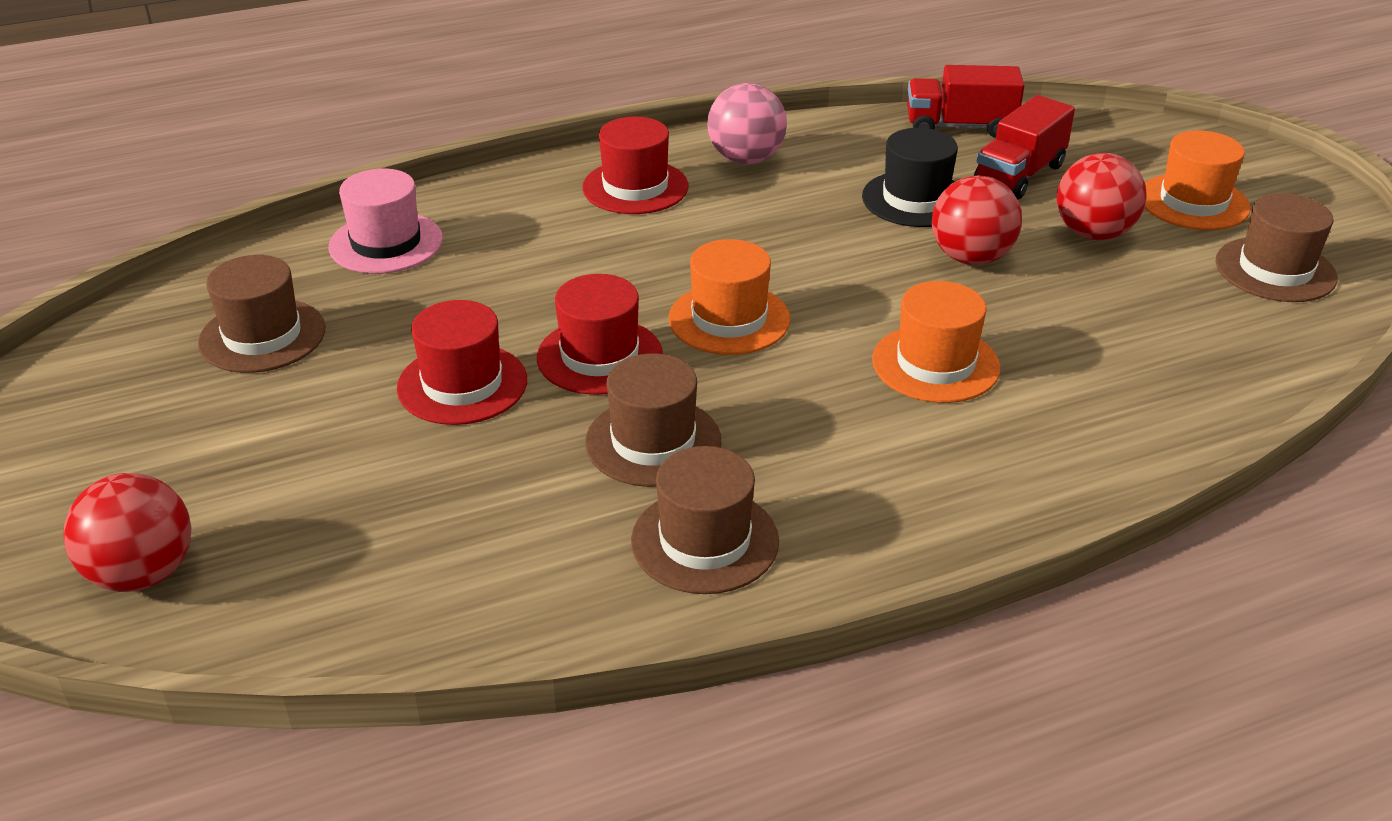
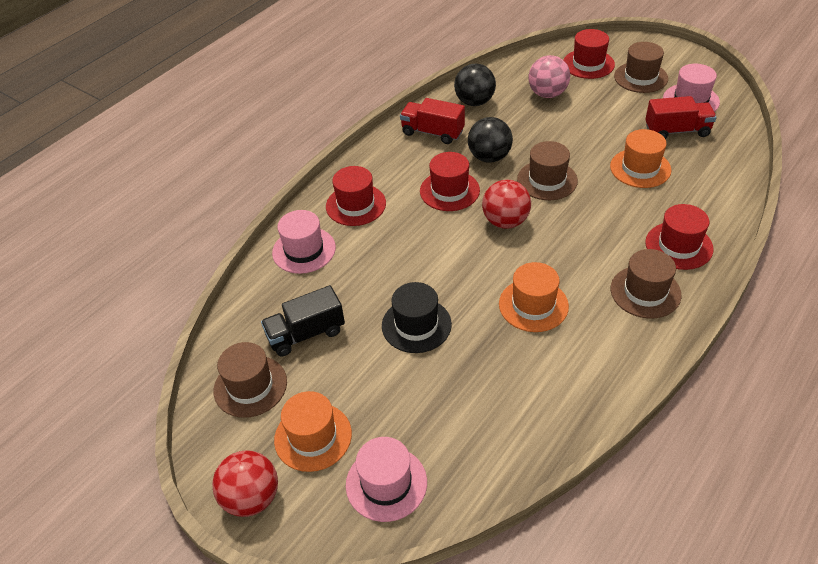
black ball: 0 -> 2
black truck: 0 -> 1
pink hat: 1 -> 3
red ball: 3 -> 2
red hat: 3 -> 4

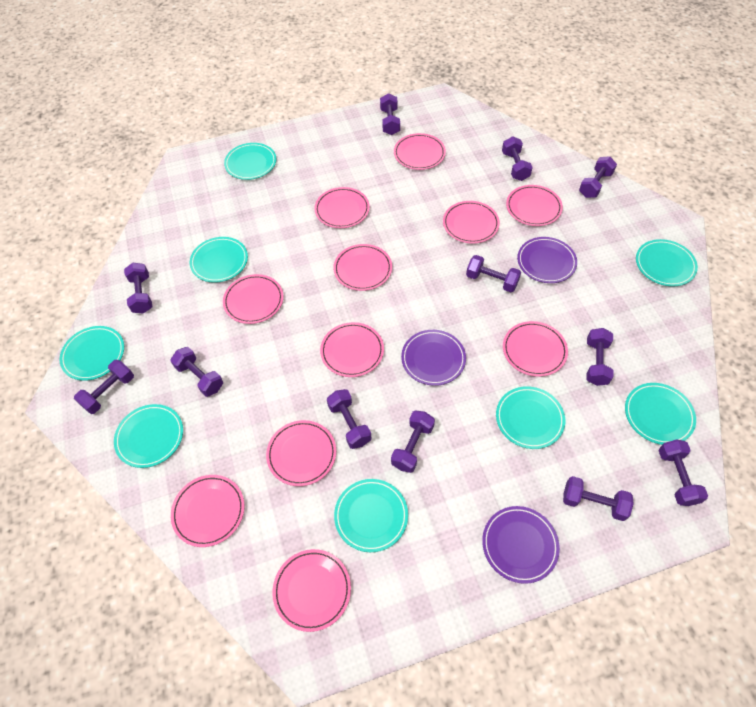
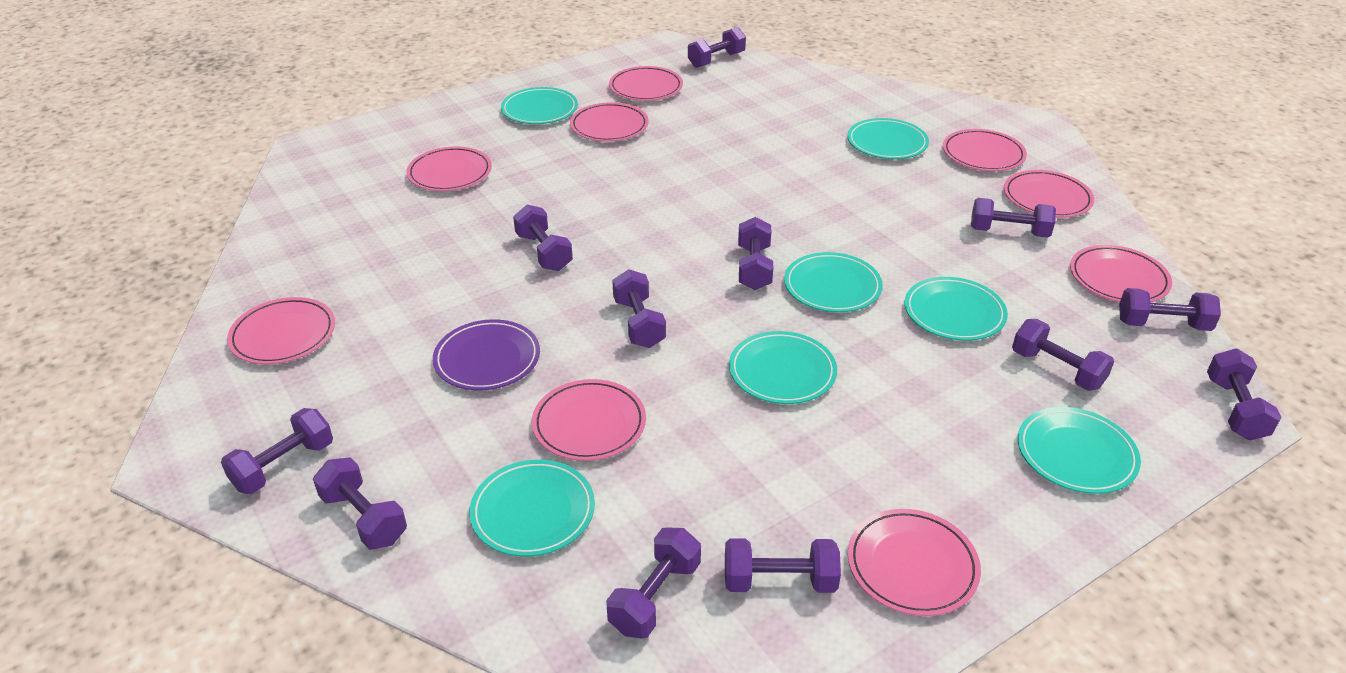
pink plate: 11 -> 9
purple plate: 3 -> 1
turquoise plate: 8 -> 7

WORK ITEM ::
All entries are to be duplicated exactly, with the pictures left out.

RESULT OF THIS TASK ::
black ball: 0 -> 2
black truck: 0 -> 1
pink hat: 1 -> 3
red ball: 3 -> 2
red hat: 3 -> 4

pink plate: 11 -> 9
purple plate: 3 -> 1
turquoise plate: 8 -> 7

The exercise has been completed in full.